**What is expected:** Below are the records; copy each line in which "switch" can be found.

**Data shown:**
——

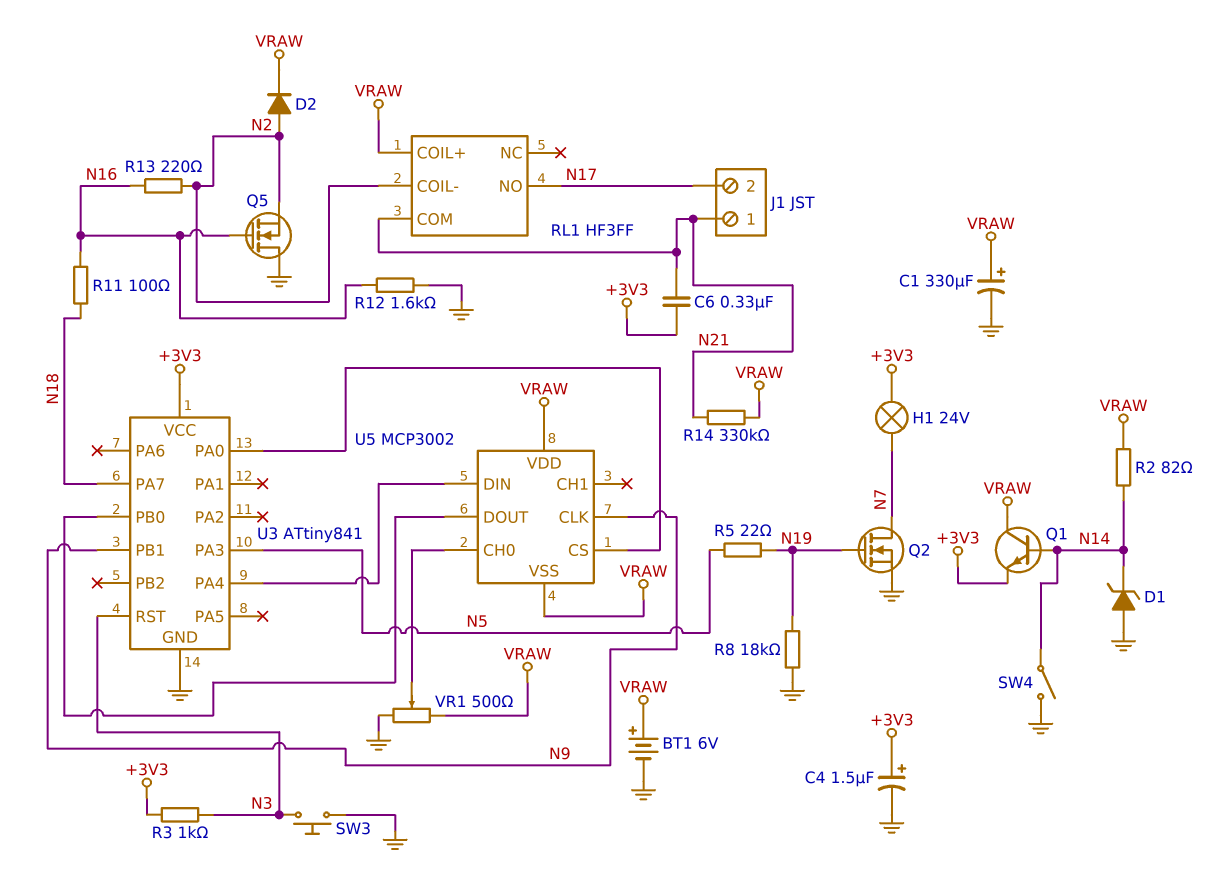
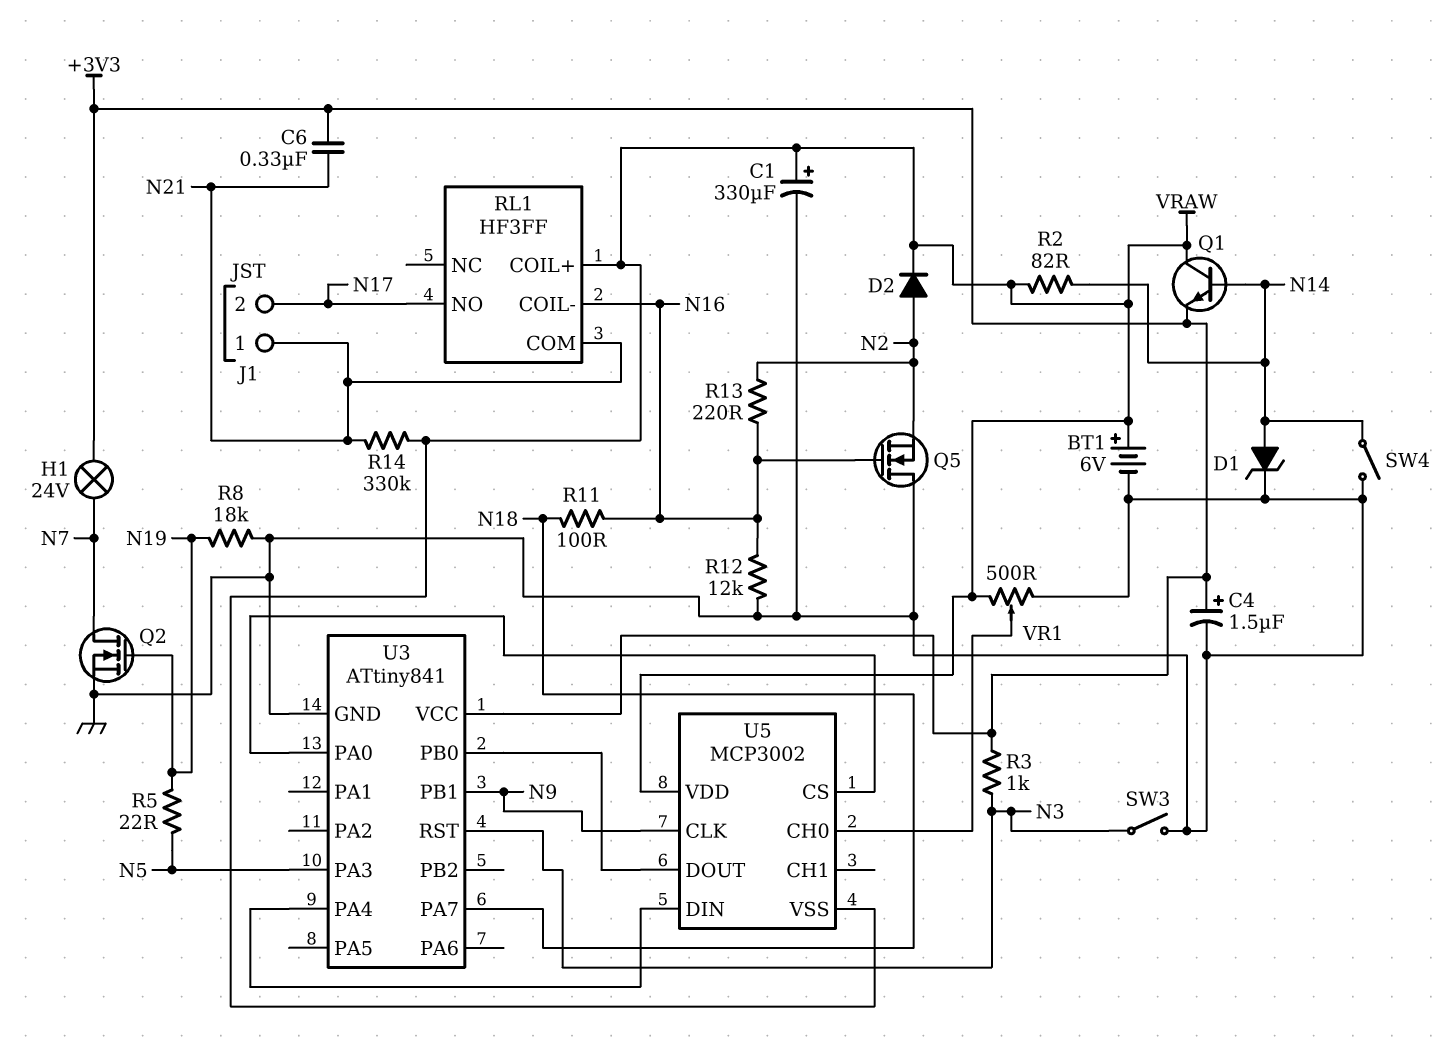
D1: zener (A GND, K N14) -> zener (A N14, K GND)
R12: 1.6k (GND, N16) -> 12k (GND, N16)
RL1 pin COIL-: N2 -> N16
SW3: button (GND, N3) -> switch (GND, N3)

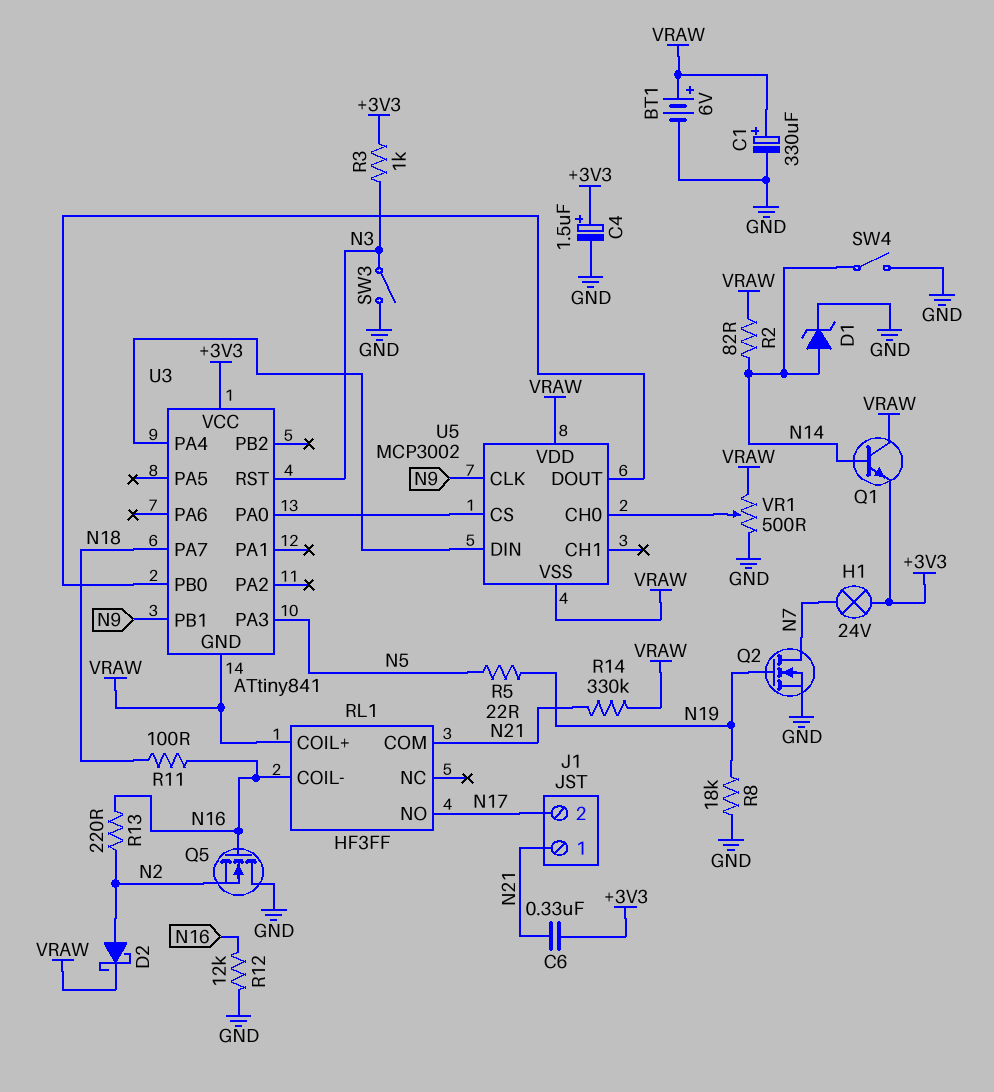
D2: diode (A N2, K VRAW) -> schottky (A N2, K VRAW)
U3 pin GND: GND -> VRAW

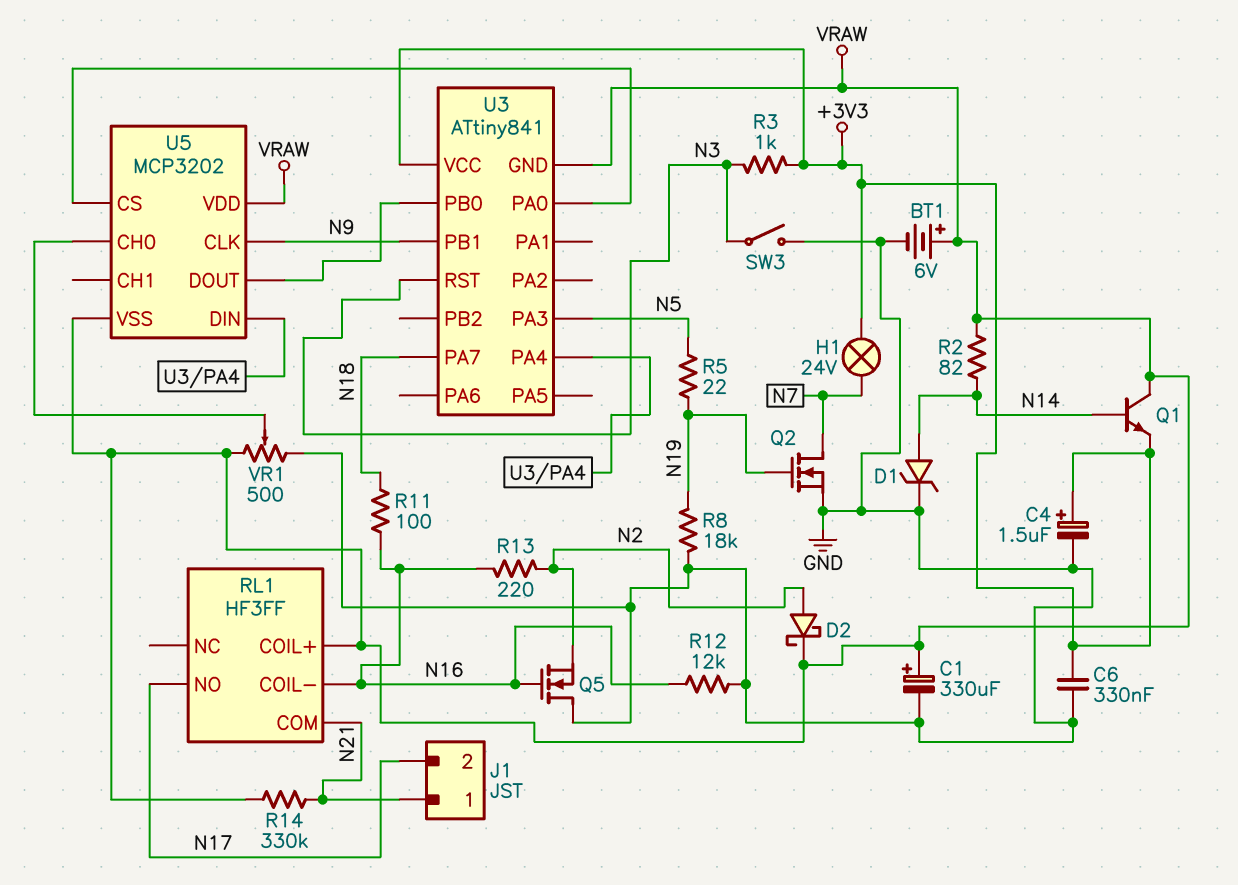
C6: 330nF (+3V3, N21) -> 330nF (+3V3, GND)
SW4: switch (GND, N14) -> none
U5: MCP3002 -> MCP3202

——

**Answer to this problem:**
SW3: button (GND, N3) -> switch (GND, N3)
SW4: switch (GND, N14) -> none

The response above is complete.